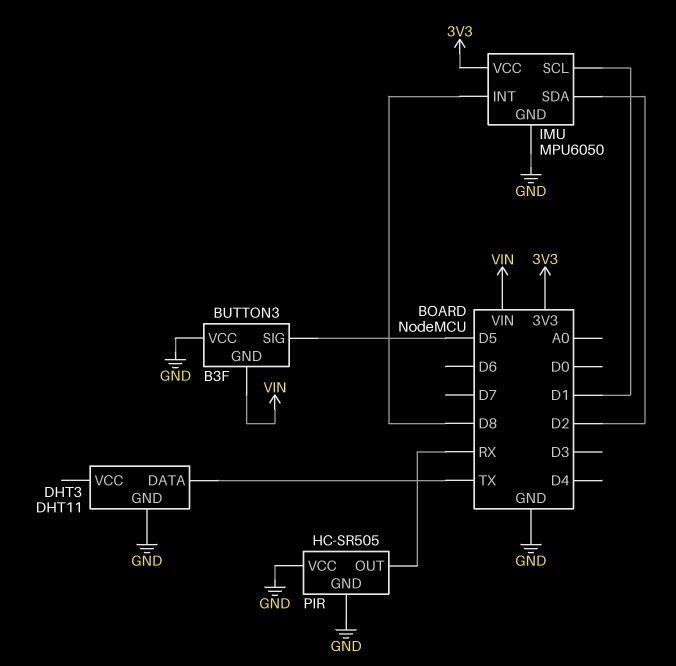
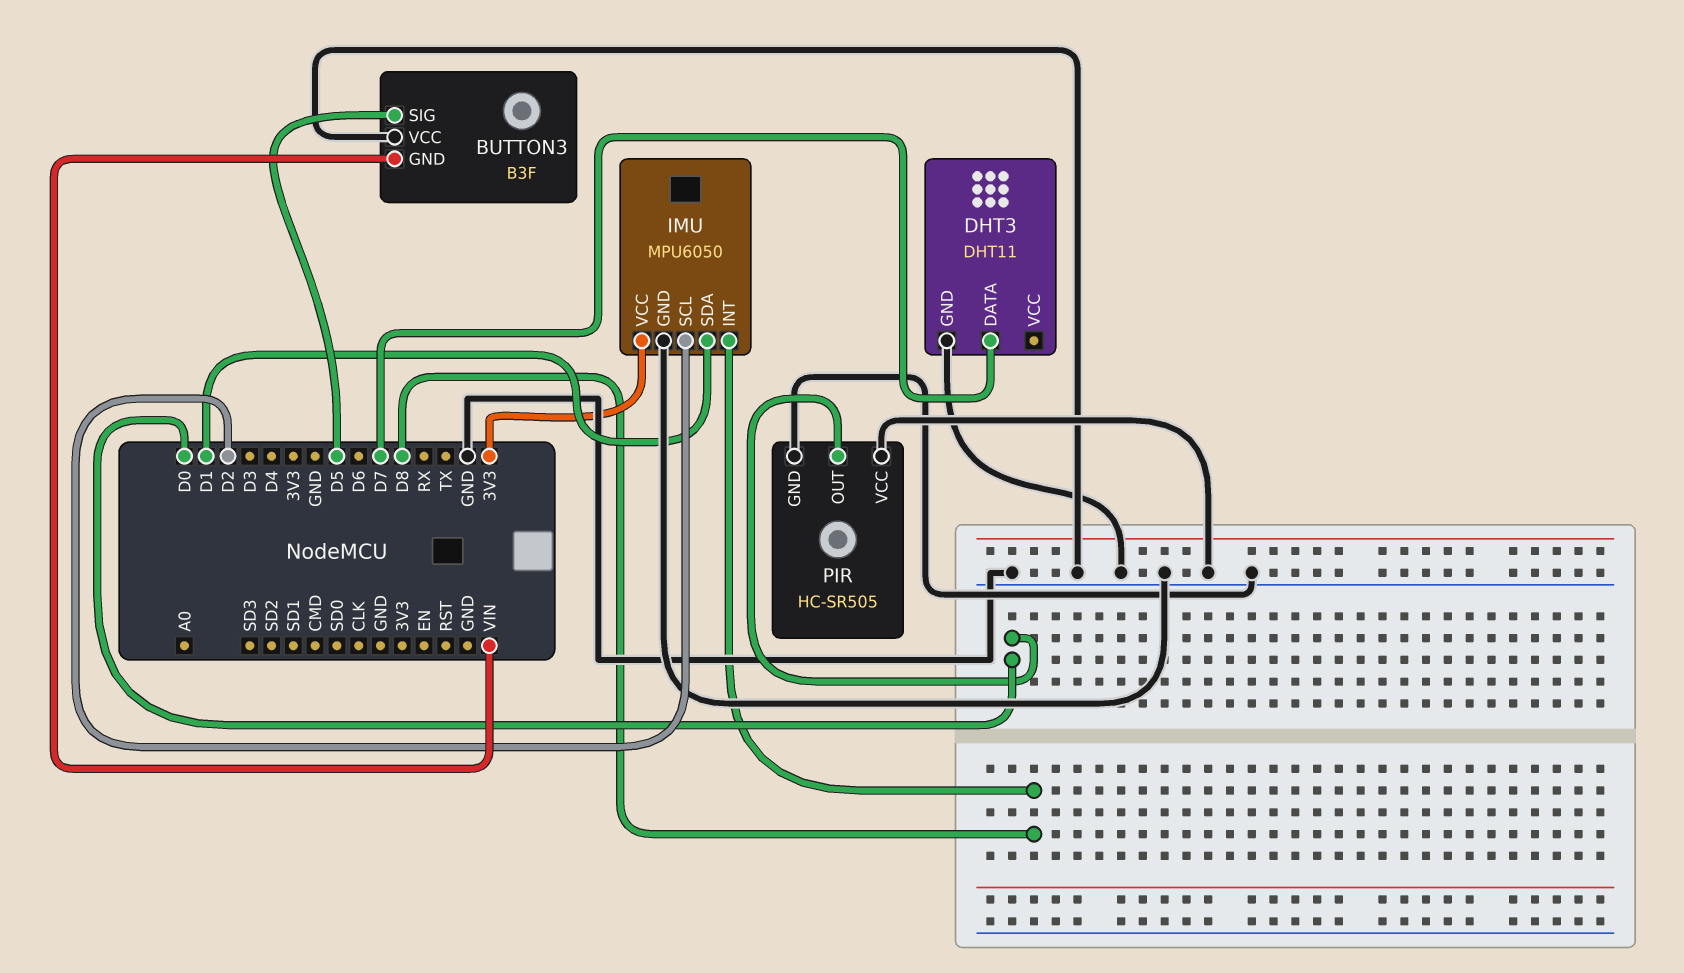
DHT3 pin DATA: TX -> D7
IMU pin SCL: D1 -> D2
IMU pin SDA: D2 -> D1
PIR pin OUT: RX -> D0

* * *

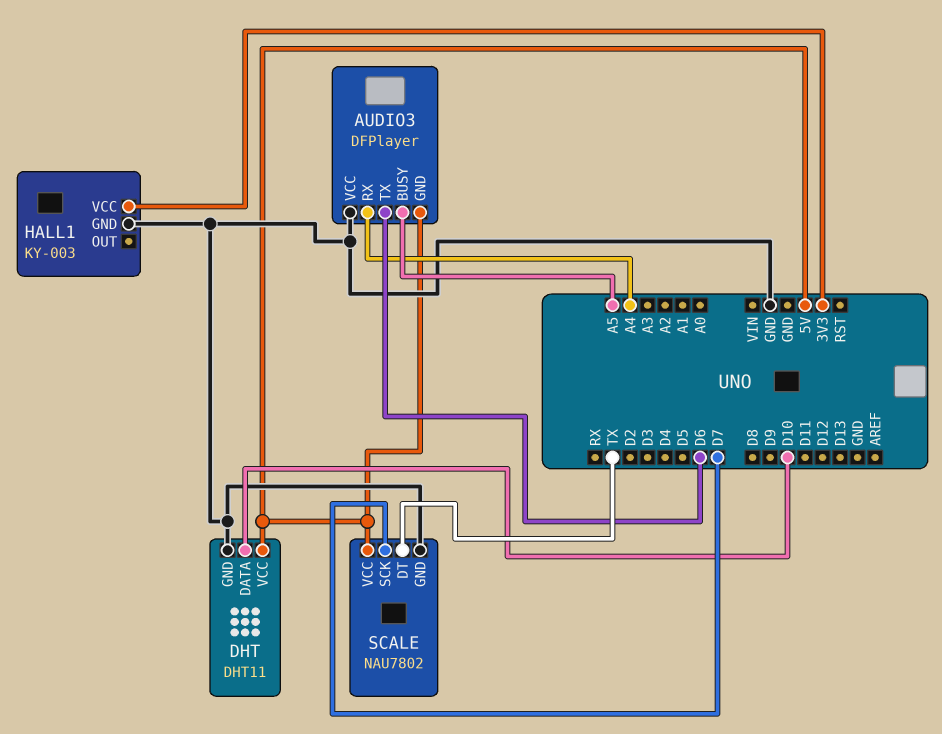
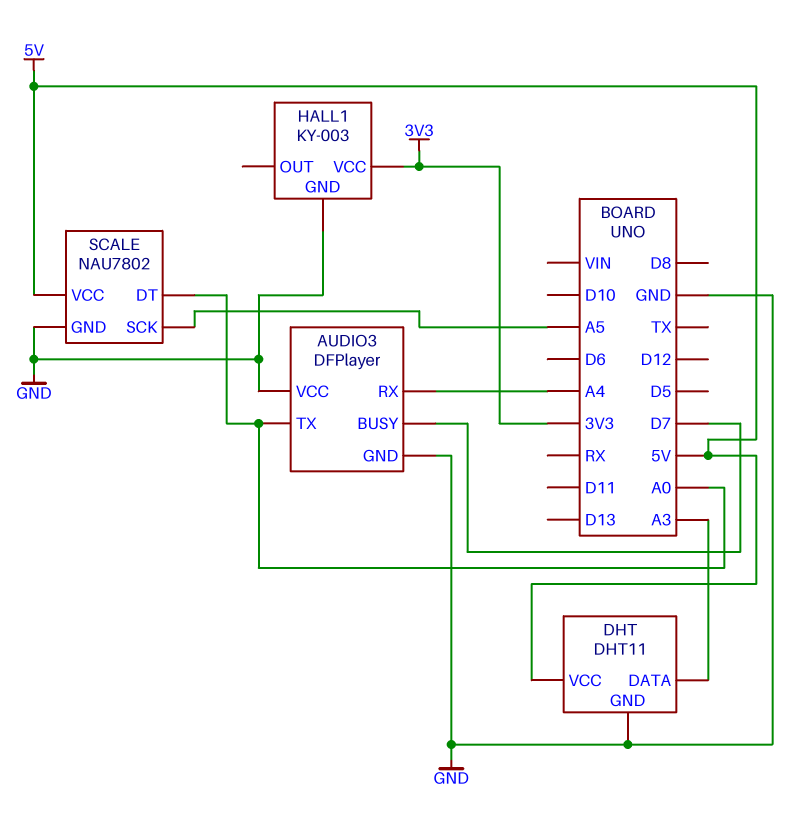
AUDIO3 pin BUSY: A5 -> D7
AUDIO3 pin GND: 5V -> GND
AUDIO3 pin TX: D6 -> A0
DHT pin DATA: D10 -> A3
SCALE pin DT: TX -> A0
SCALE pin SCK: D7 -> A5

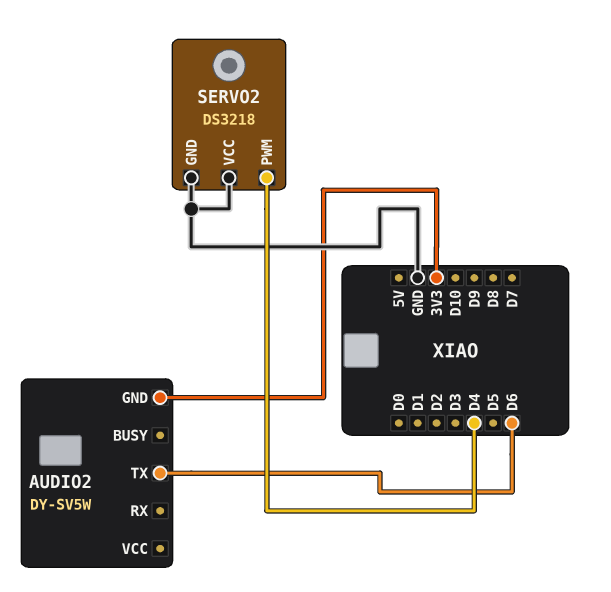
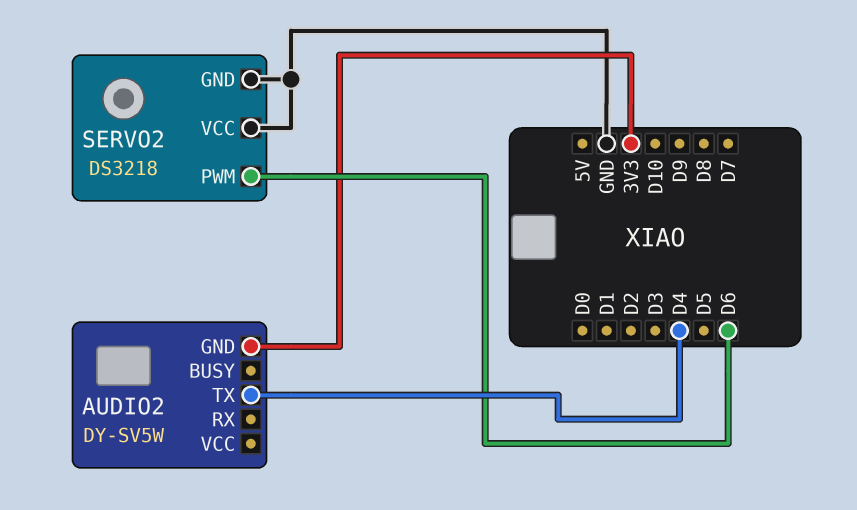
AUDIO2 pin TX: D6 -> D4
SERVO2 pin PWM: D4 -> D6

Aim of the exercise:
Identify each line of the material where the word "DATA" shows up, and copy it.

Your solution:
DHT3 pin DATA: TX -> D7
DHT pin DATA: D10 -> A3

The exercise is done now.